Stored items from a collection ::
┌──

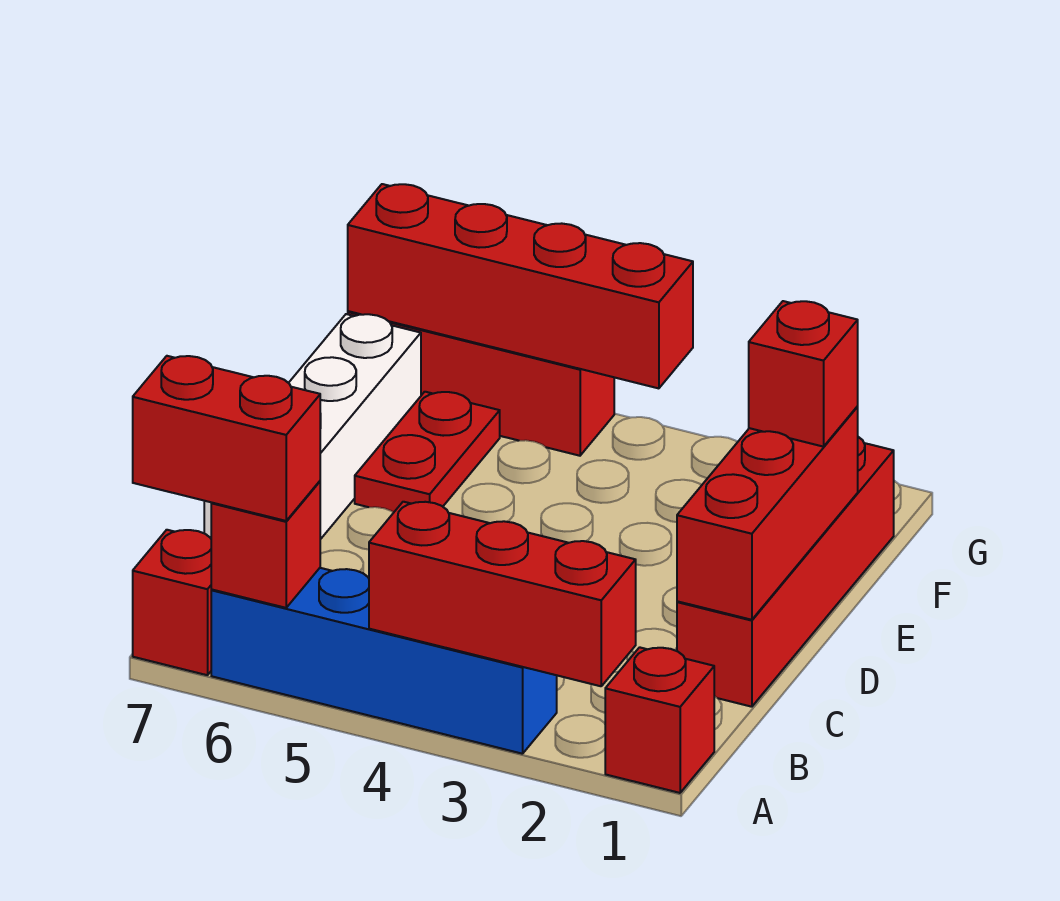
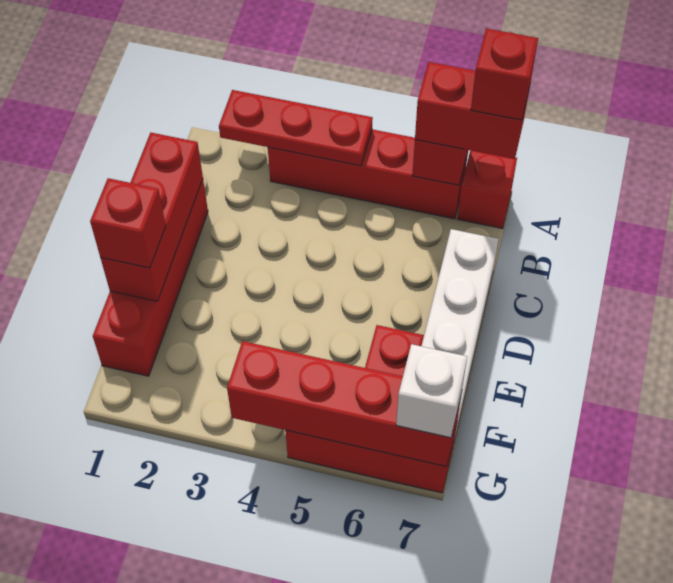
red 1x1 brick [605,647,714,793] -> red 1x1 brick moved to [471,28,538,120]
red 1x3 brick [369,502,636,686] -> red 1x3 plate [219,90,373,166]
blue 1x4 brick [211,568,557,754] -> red 1x4 brick [268,129,468,219]
none -> white 1x1 brick [396,344,467,438]

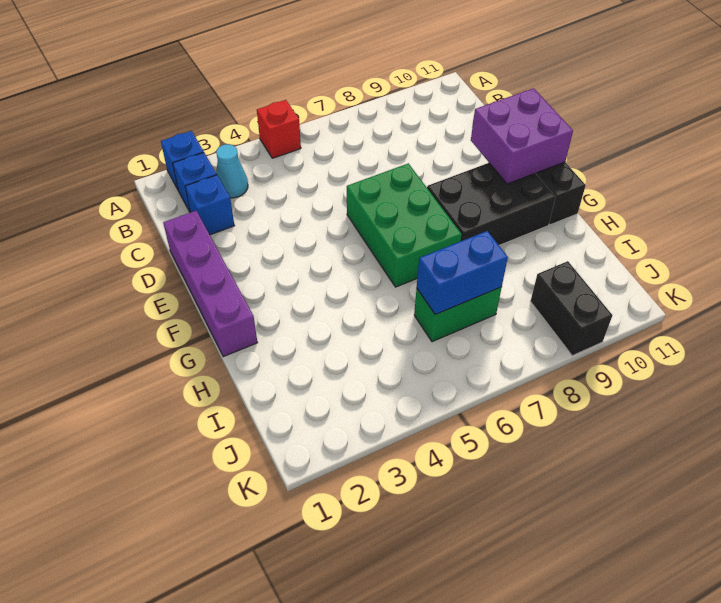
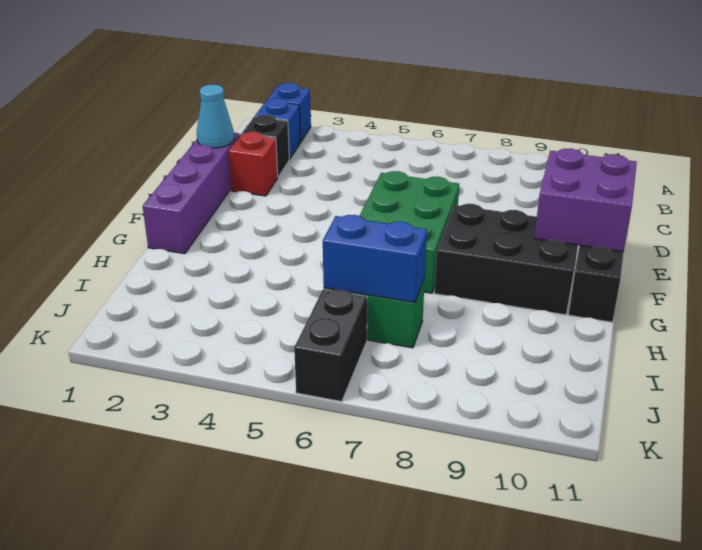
red 1x1 brick [257,100,301,158] -> red 1x1 brick moved to [228,132,278,196]
cyan 1x1 cone [216,144,248,198] -> cyan 1x1 cone moved to [197,85,234,148]
blue 1x1 brick [185,175,234,235] -> black 1x1 brick [242,115,289,177]
black 1x2 brick [530,261,612,356] -> black 1x2 brick moved to [294,290,367,402]

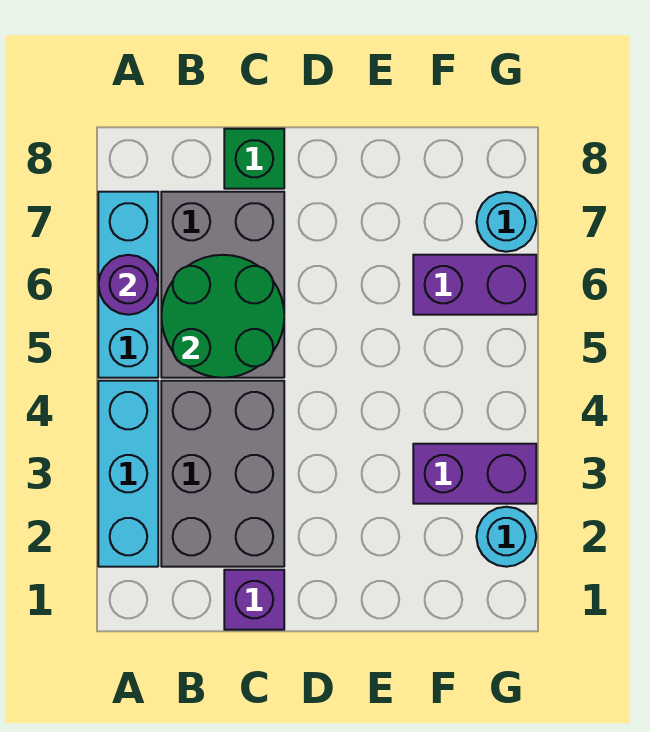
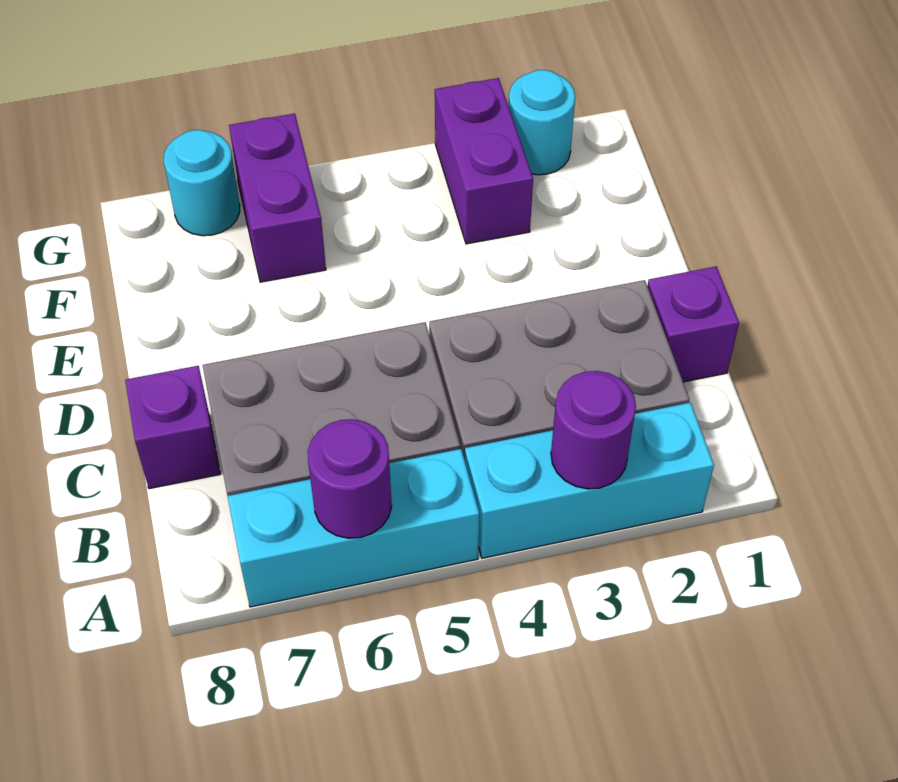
none -> purple 1x1 round brick [551,371,636,489]
green 2x2 round brick [161,255,284,378] -> none
green 1x1 brick [224,129,284,189] -> purple 1x1 brick [125,366,220,489]

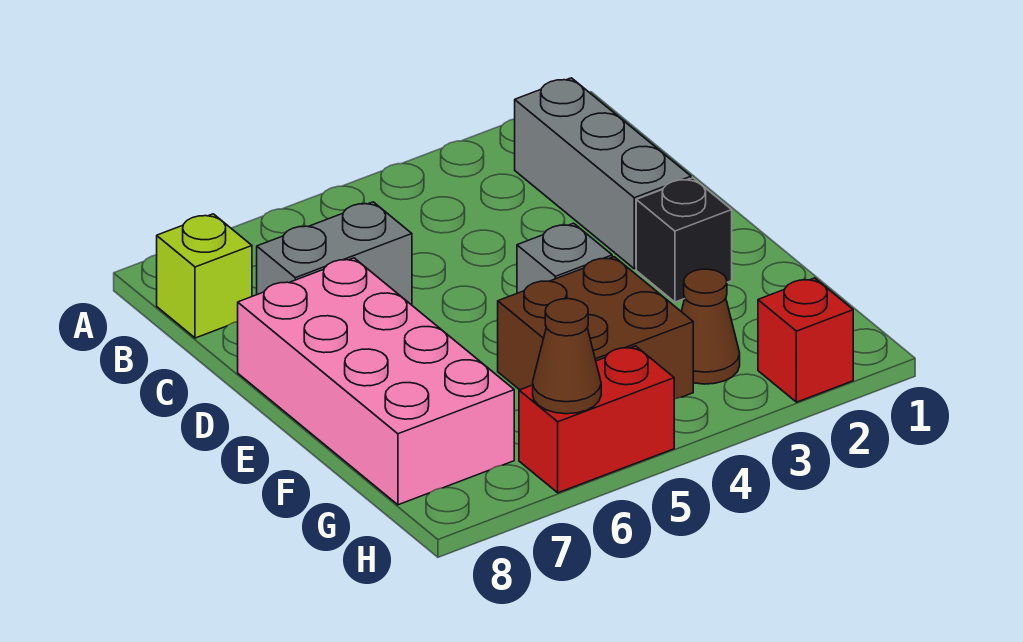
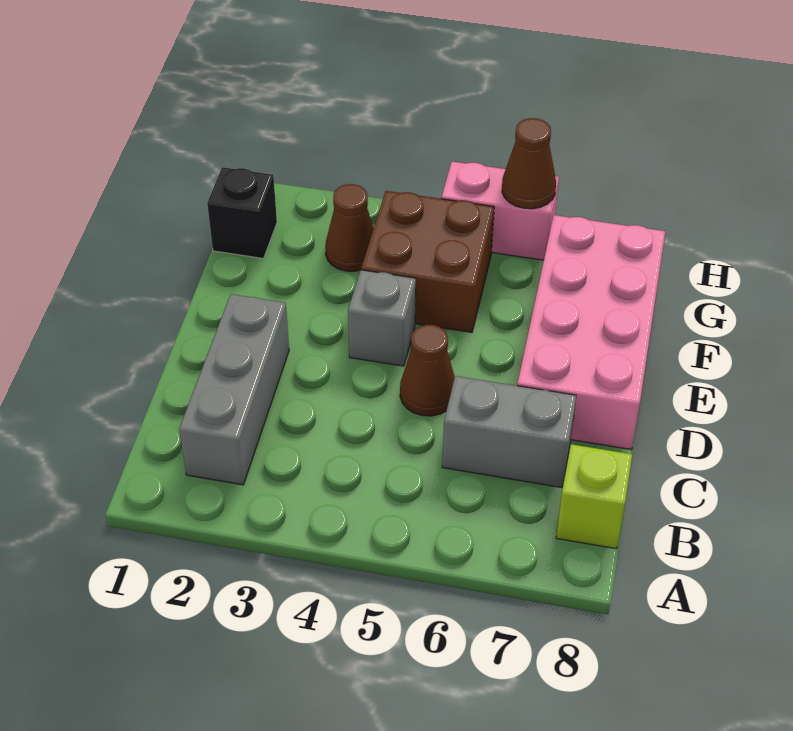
none -> brown 1x1 cone [400,325,455,416]
black 1x1 brick [636,178,732,302] -> black 1x1 brick moved to [207,167,277,259]
red 1x1 brick [758,278,853,402] -> none
red 1x2 brick [519,346,674,493] -> pink 1x2 brick [441,162,559,260]

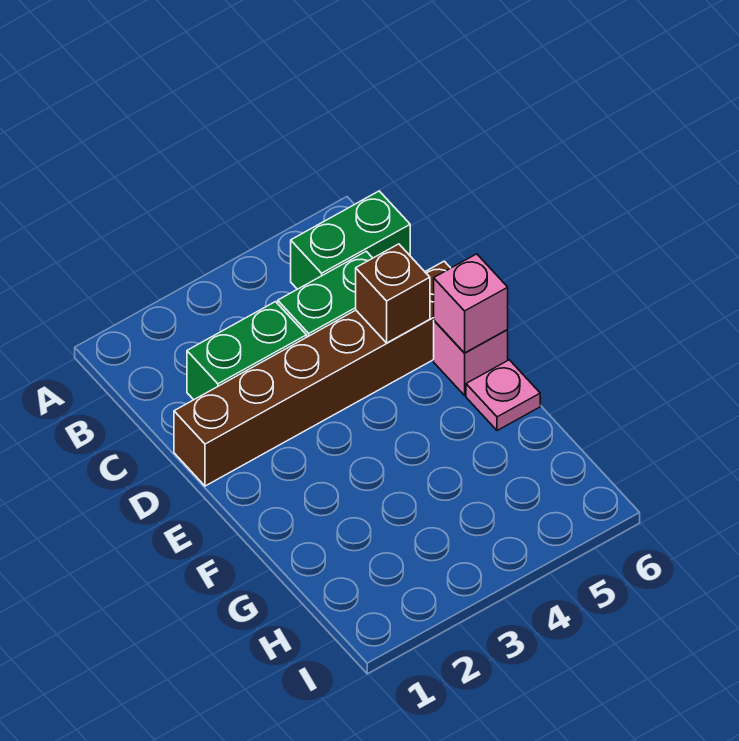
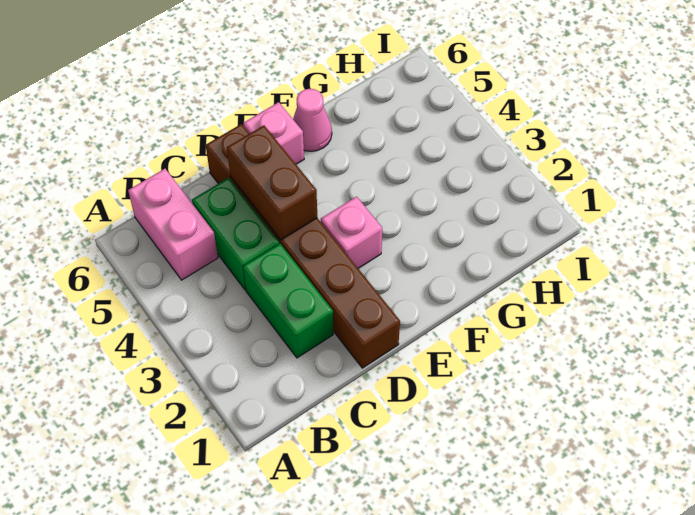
green 1x2 brick [291,191,410,289] -> pink 1x2 brick [128,169,218,280]
brown 1x1 brick [356,244,430,343] -> brown 1x2 brick [227,126,317,240]
pink 1x1 brick [434,254,508,353] -> pink 1x1 brick moved to [321,197,382,268]
pink 1x1 plate [466,360,540,431] -> pink 1x1 cone [293,89,332,151]

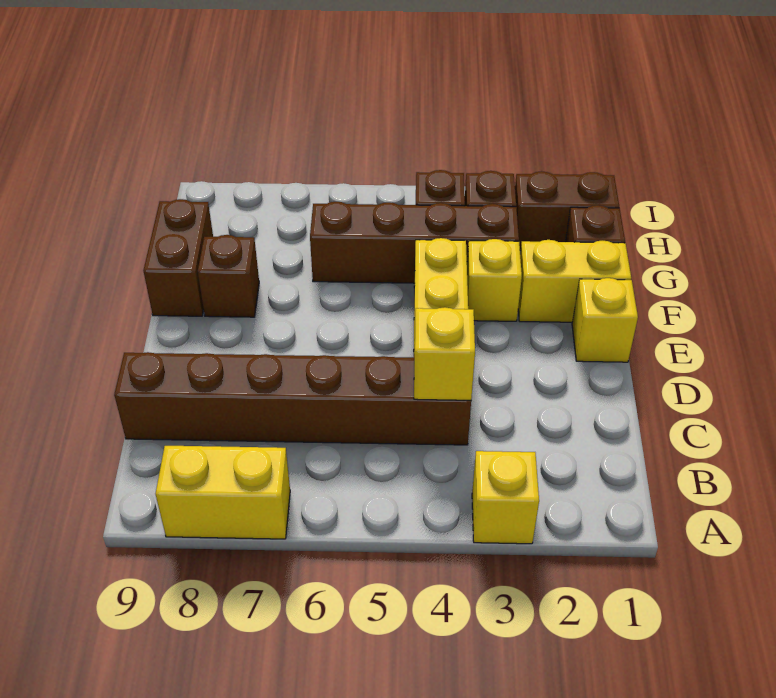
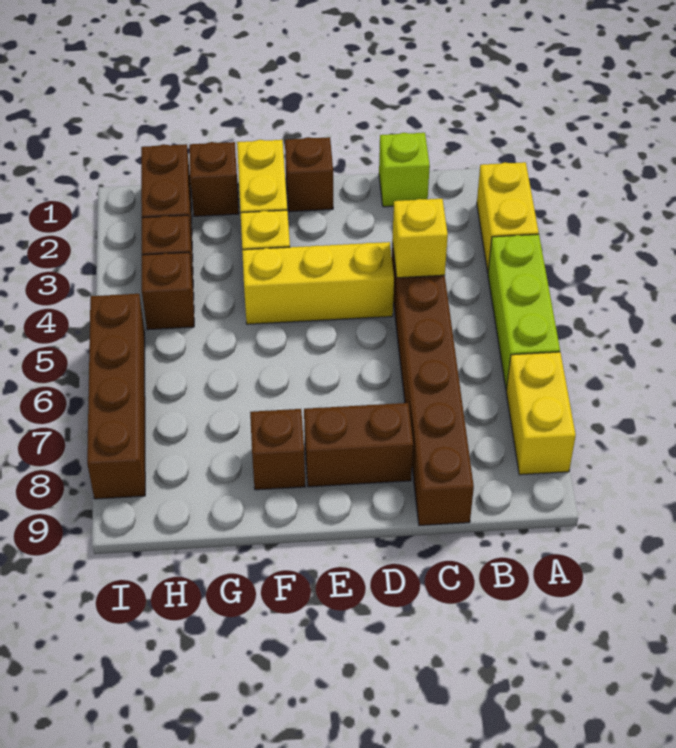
yellow 1x1 brick [472,451,539,544] -> yellow 1x2 brick [477,162,539,272]
none -> lime 1x3 brick [488,234,560,390]
none -> lime 1x1 brick [379,133,430,207]
yellow 1x1 brick [572,278,638,362] -> brown 1x1 brick [285,137,333,212]
brown 1x2 brick [143,199,213,316] -> brown 1x2 brick moved to [304,403,413,487]
brown 1x4 brick [310,202,519,283] -> brown 1x4 brick moved to [87,294,145,499]

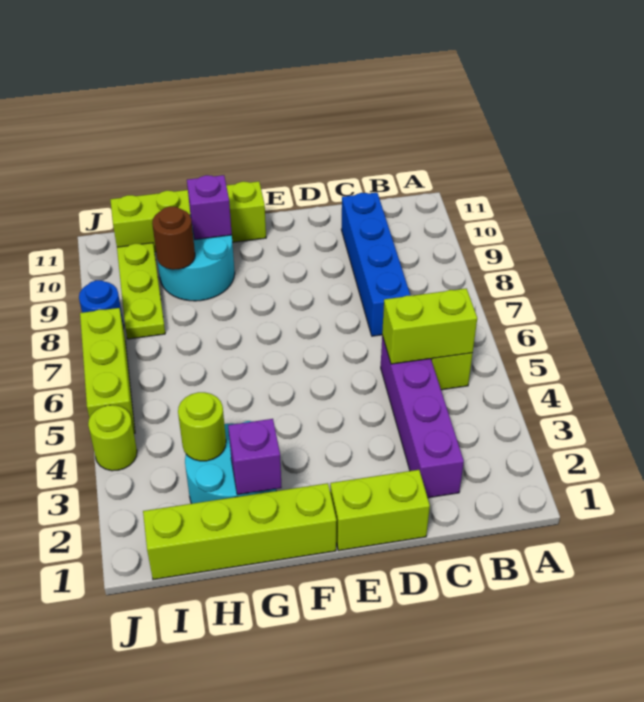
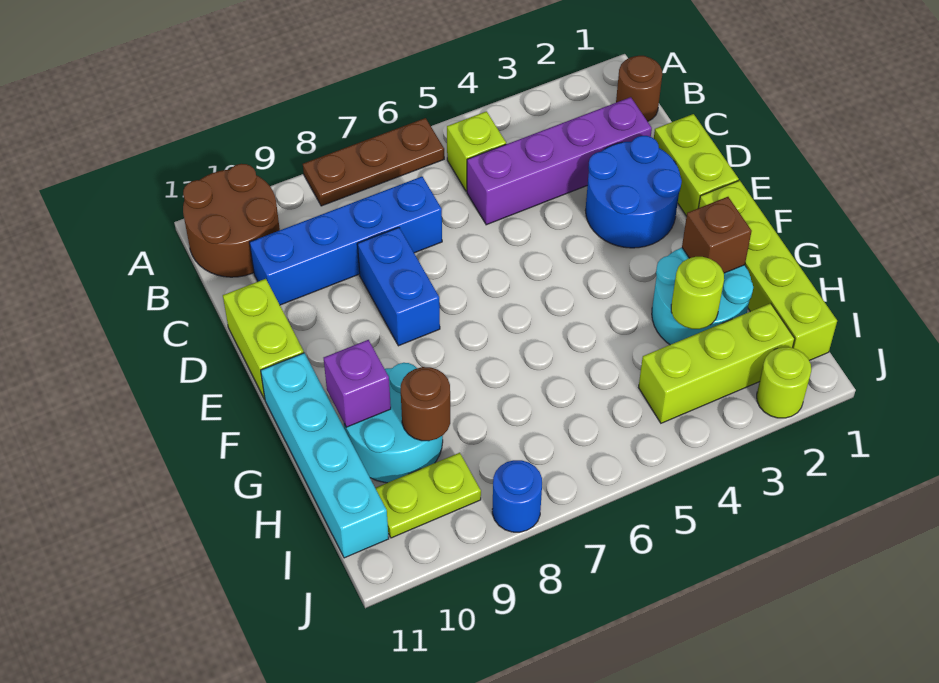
none -> brown 1x3 plate [303,118,444,206]
none -> brown 2x2 round brick [183,164,280,277]
none -> brown 1x1 round brick [616,56,662,121]
lime 1x2 brick [382,289,477,364] -> lime 1x2 brick moved to [223,279,304,399]
none -> blue 2x2 round brick [585,136,682,248]
none -> blue 1x2 brick [357,228,440,346]
lime 1x4 brick [110,181,266,252] -> cyan 1x4 brick [261,353,389,558]
purple 1x1 brick [228,419,282,495] -> brown 1x1 brick [682,197,752,273]
lime 1x3 plate [117,243,165,339] -> lime 1x2 plate [375,453,481,538]
lime 1x1 round brick [88,405,137,471] -> lime 1x1 round brick moved to [757,347,811,418]
lime 1x3 brick [80,308,135,433] -> lime 1x3 brick moved to [639,303,794,423]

└──

Task prompt :: Reply with a lone number, the count of lines in the data that include the string "yellow".

Final answer :: 2